### Work order
Exactly as they appear, copy the lines from the one holding "SONAR pin TRIG: D8 -> D5" through the end of the records, leaving pictures out.

── The input ──

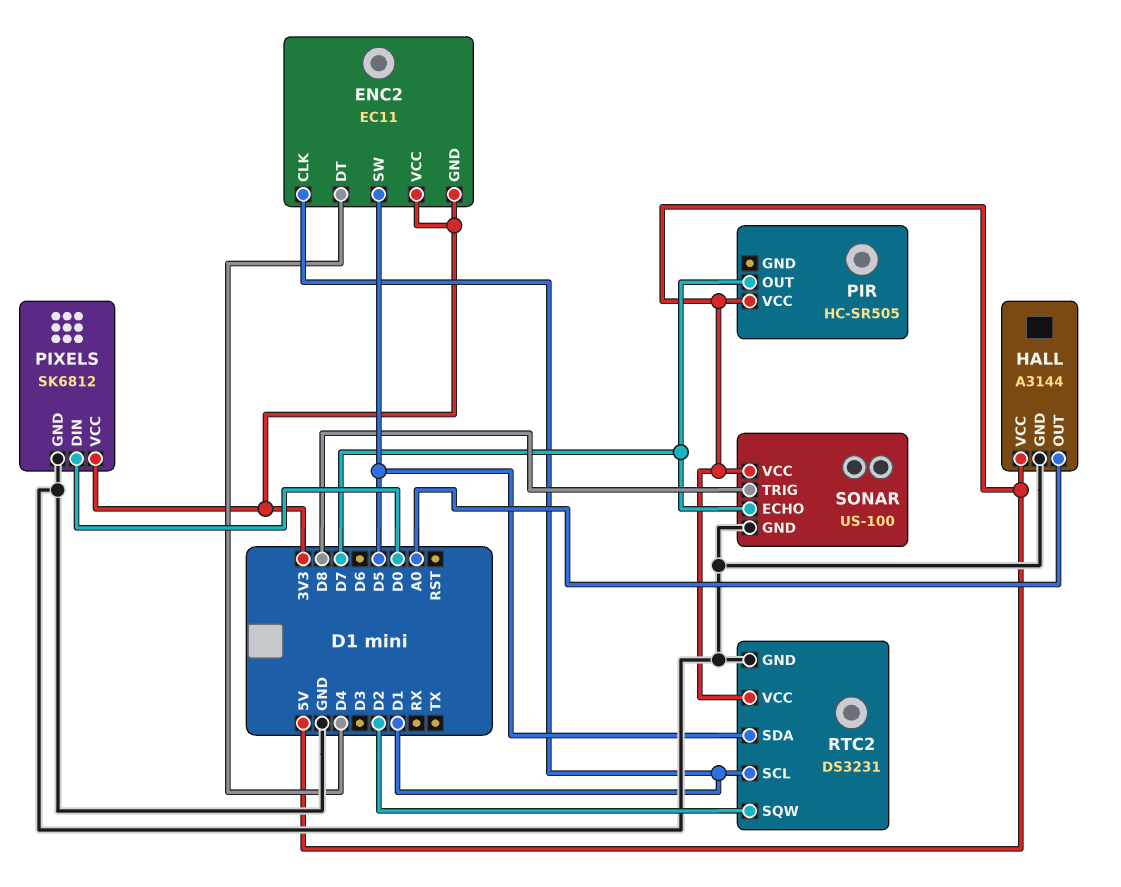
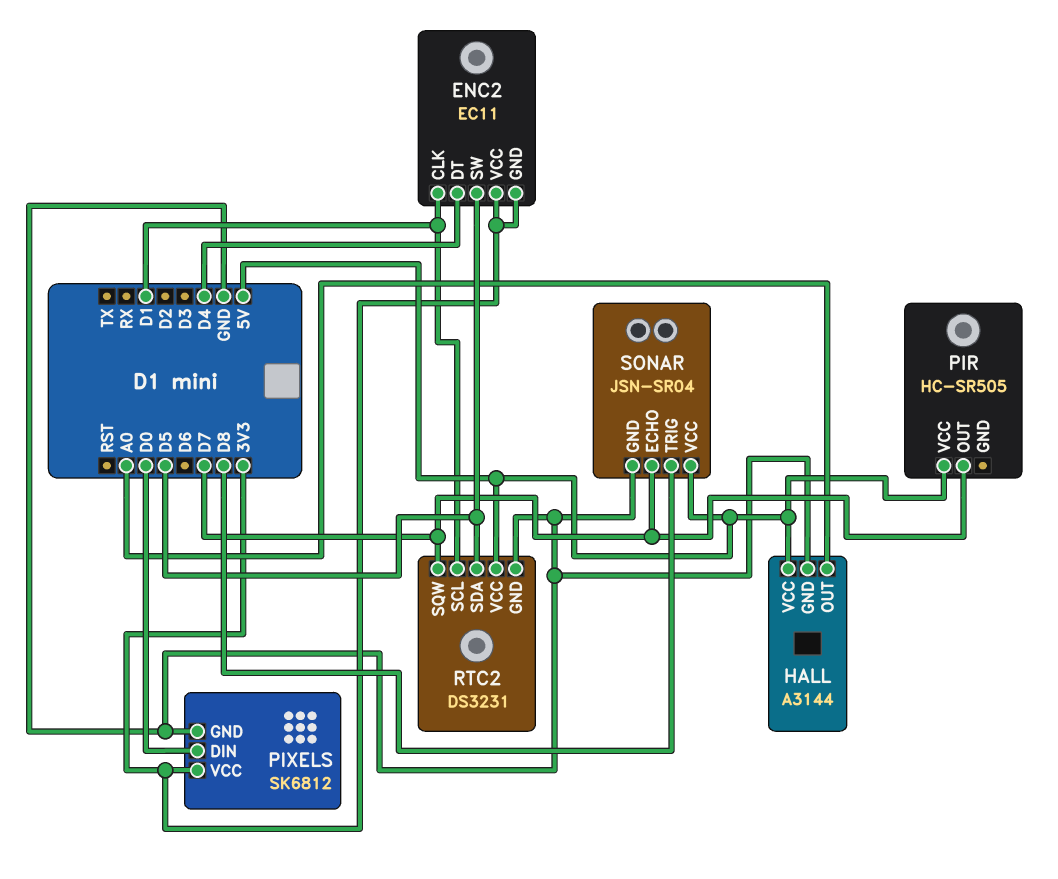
RTC2 pin SQW: D2 -> D7
SONAR: US-100 -> JSN-SR04

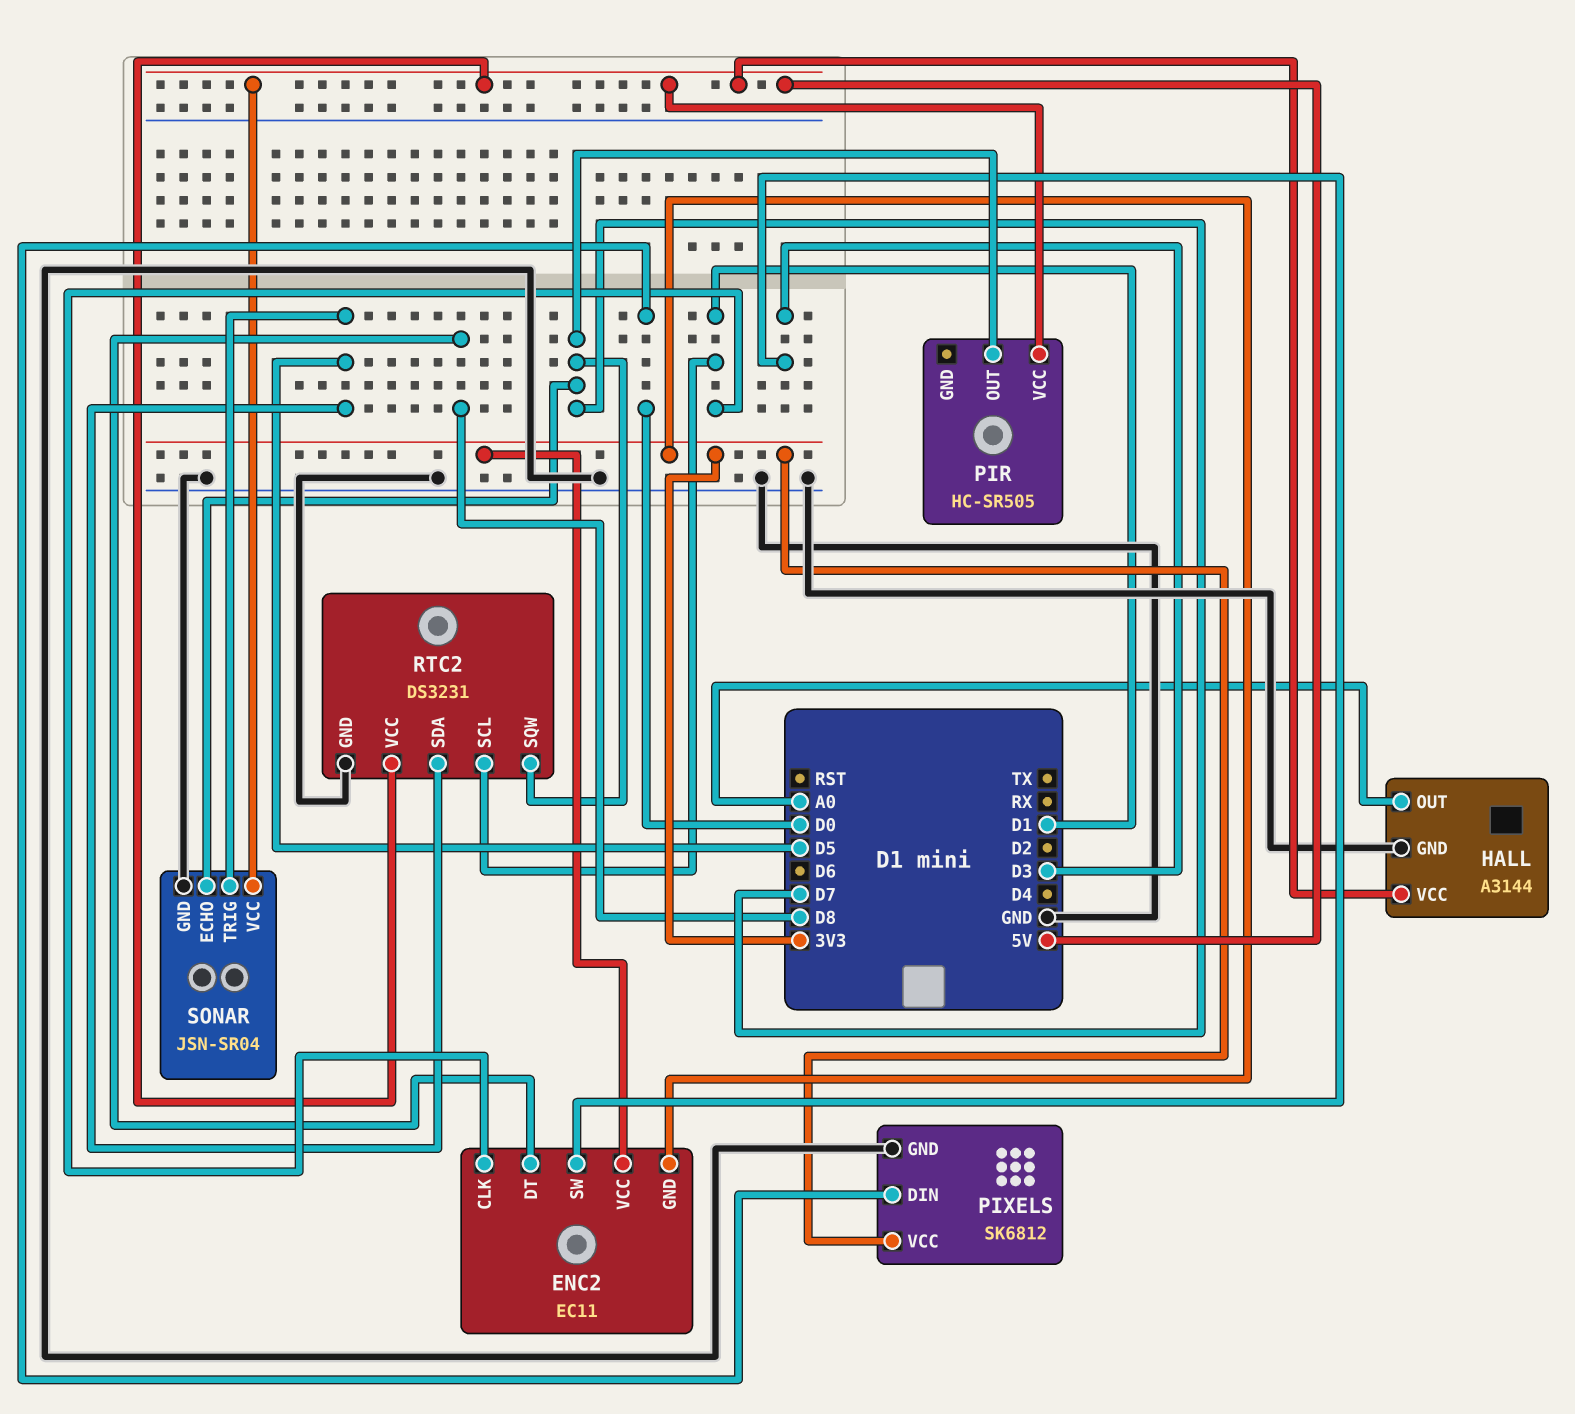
ENC2 pin DT: D4 -> D8
ENC2 pin SW: D5 -> D3
SONAR pin TRIG: D8 -> D5

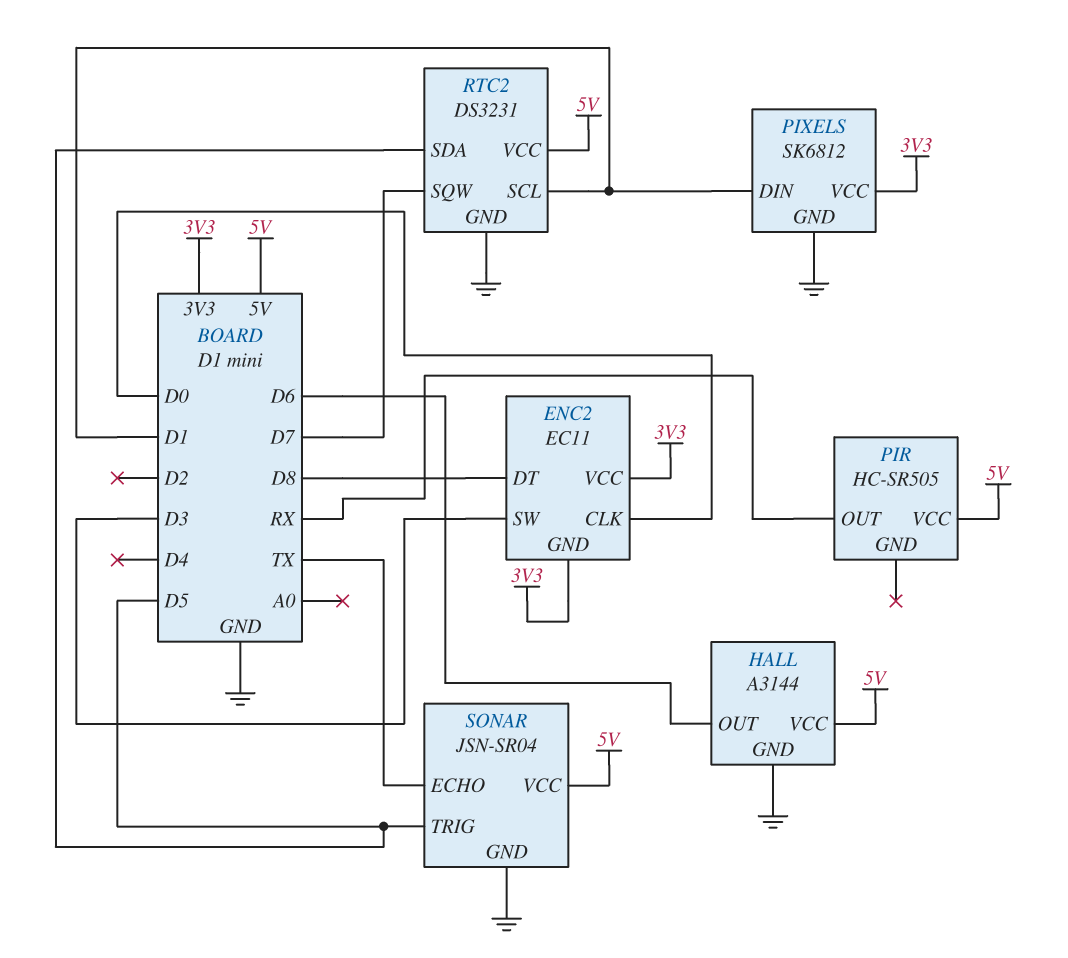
ENC2 pin CLK: D1 -> D0
HALL pin OUT: A0 -> D6
PIR pin OUT: D7 -> RX
PIXELS pin DIN: D0 -> D1
SONAR pin ECHO: D7 -> TX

───

### The answer
SONAR pin TRIG: D8 -> D5

ENC2 pin CLK: D1 -> D0
HALL pin OUT: A0 -> D6
PIR pin OUT: D7 -> RX
PIXELS pin DIN: D0 -> D1
SONAR pin ECHO: D7 -> TX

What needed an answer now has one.